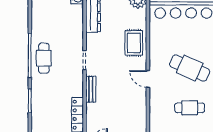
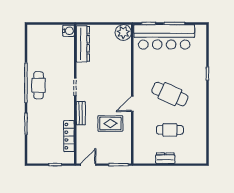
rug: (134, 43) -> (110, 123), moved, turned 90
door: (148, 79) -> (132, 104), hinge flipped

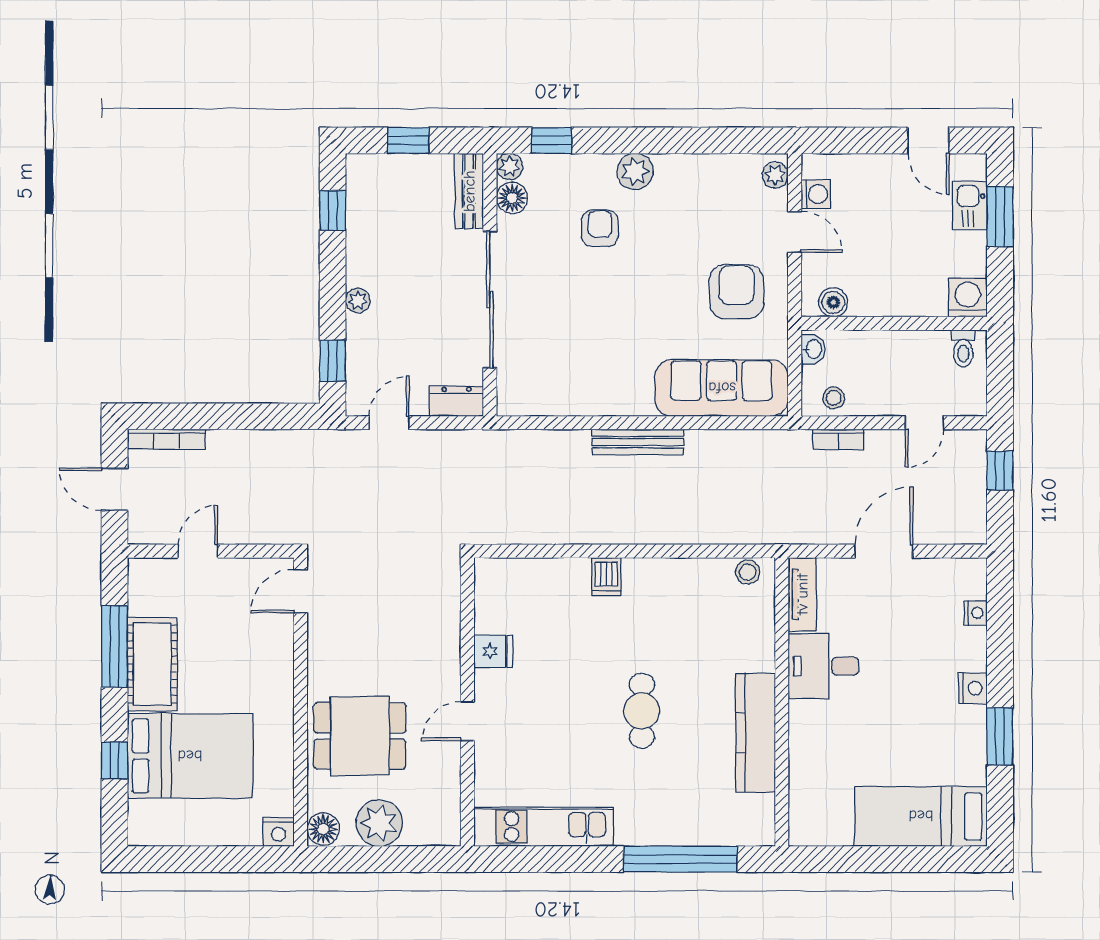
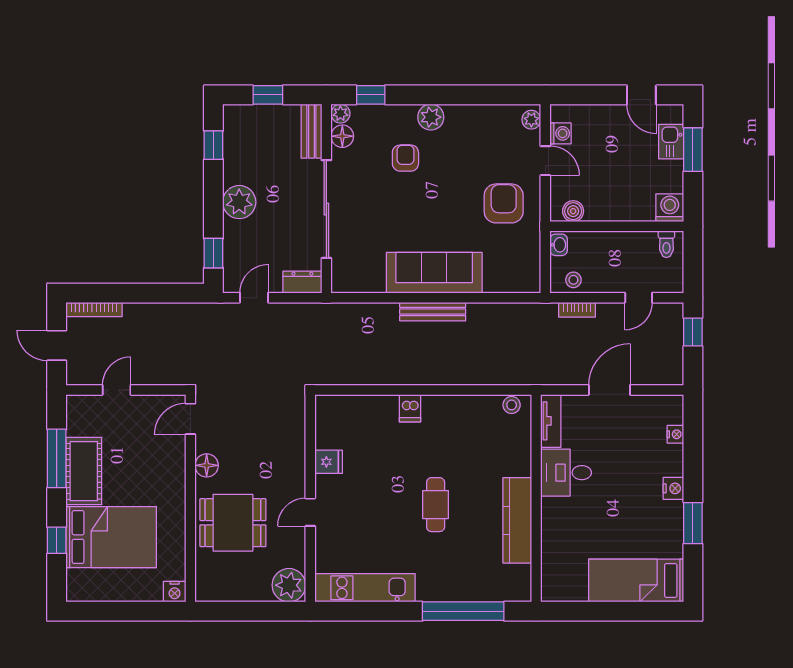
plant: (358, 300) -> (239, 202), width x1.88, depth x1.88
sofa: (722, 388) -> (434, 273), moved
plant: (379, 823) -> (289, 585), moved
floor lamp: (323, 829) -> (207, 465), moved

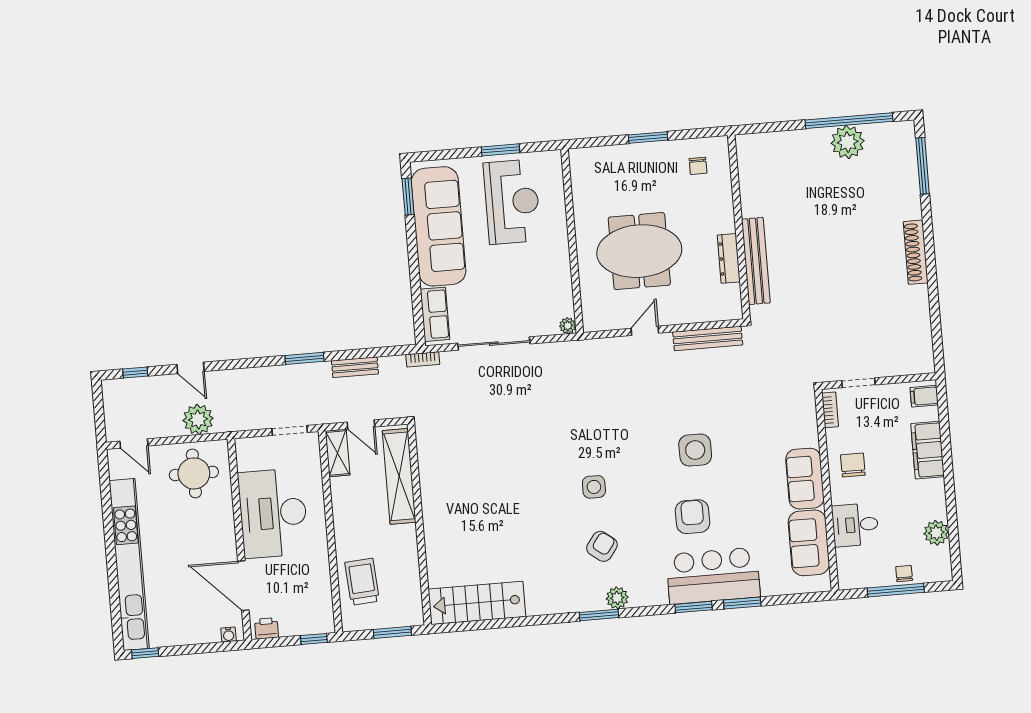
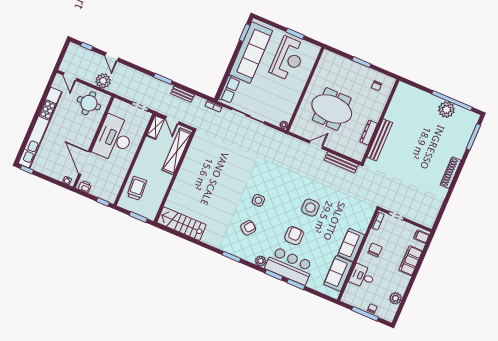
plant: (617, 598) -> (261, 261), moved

++++

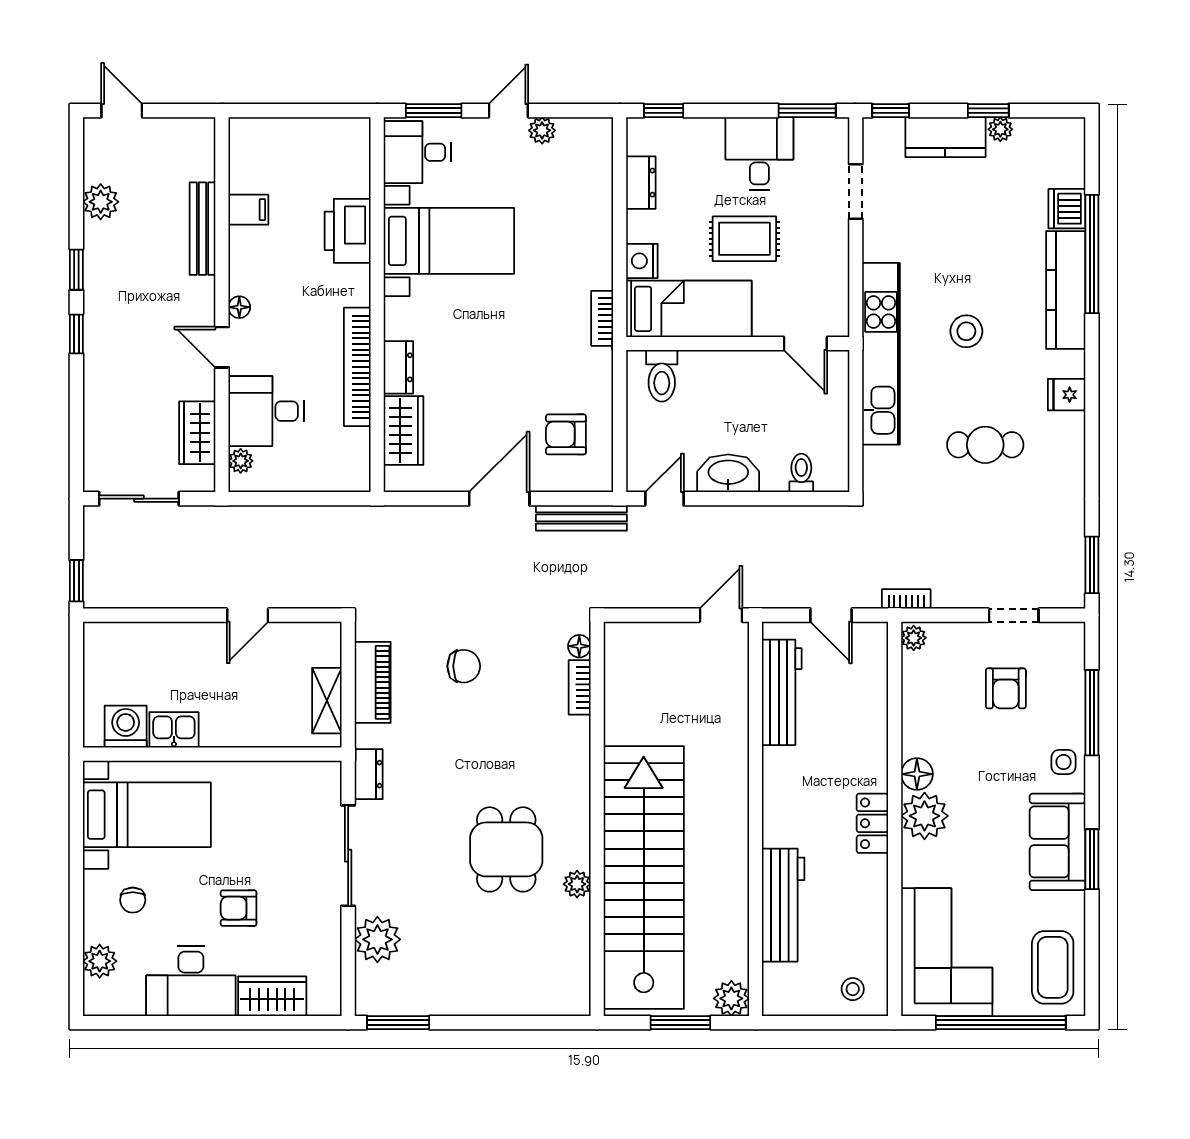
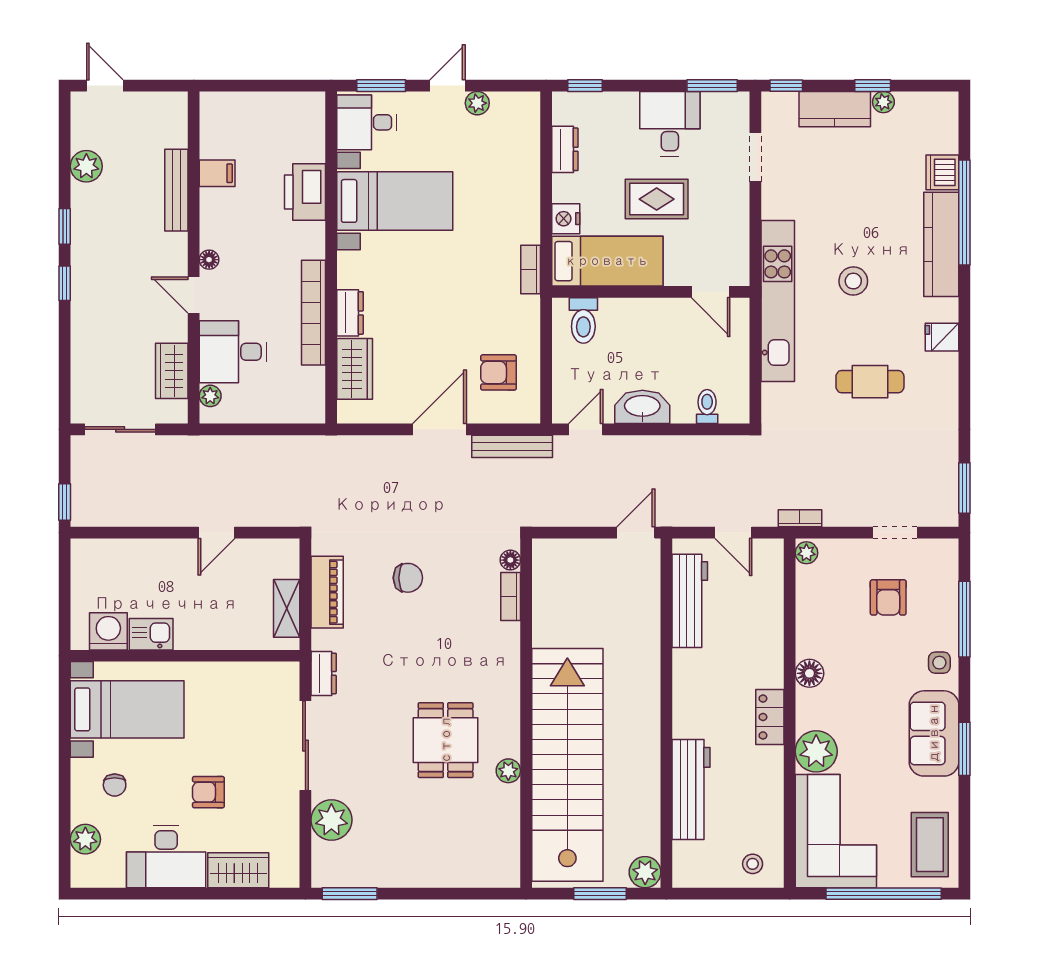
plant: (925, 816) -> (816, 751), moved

++++

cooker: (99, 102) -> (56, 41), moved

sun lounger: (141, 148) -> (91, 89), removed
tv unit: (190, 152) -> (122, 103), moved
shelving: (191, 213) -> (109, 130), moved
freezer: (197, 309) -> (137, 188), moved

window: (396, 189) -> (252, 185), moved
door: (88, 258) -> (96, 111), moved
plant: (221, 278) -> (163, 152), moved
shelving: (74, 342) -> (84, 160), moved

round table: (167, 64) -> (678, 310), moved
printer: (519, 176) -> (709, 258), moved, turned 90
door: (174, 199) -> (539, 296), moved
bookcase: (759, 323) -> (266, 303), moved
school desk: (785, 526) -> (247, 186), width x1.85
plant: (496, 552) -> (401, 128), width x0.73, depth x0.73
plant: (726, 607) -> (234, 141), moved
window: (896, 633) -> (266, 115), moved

++++

▶ WORK TO COMPLETE
Everything from the line with "door: (174, 199) -> (539, 296), moved" through the line with "window: (896, 633) -> (266, 115), moved" in the listing above must be retyped exactly, with nothing added.

▶ ANSWER
door: (174, 199) -> (539, 296), moved
bookcase: (759, 323) -> (266, 303), moved
school desk: (785, 526) -> (247, 186), width x1.85
plant: (496, 552) -> (401, 128), width x0.73, depth x0.73
plant: (726, 607) -> (234, 141), moved
window: (896, 633) -> (266, 115), moved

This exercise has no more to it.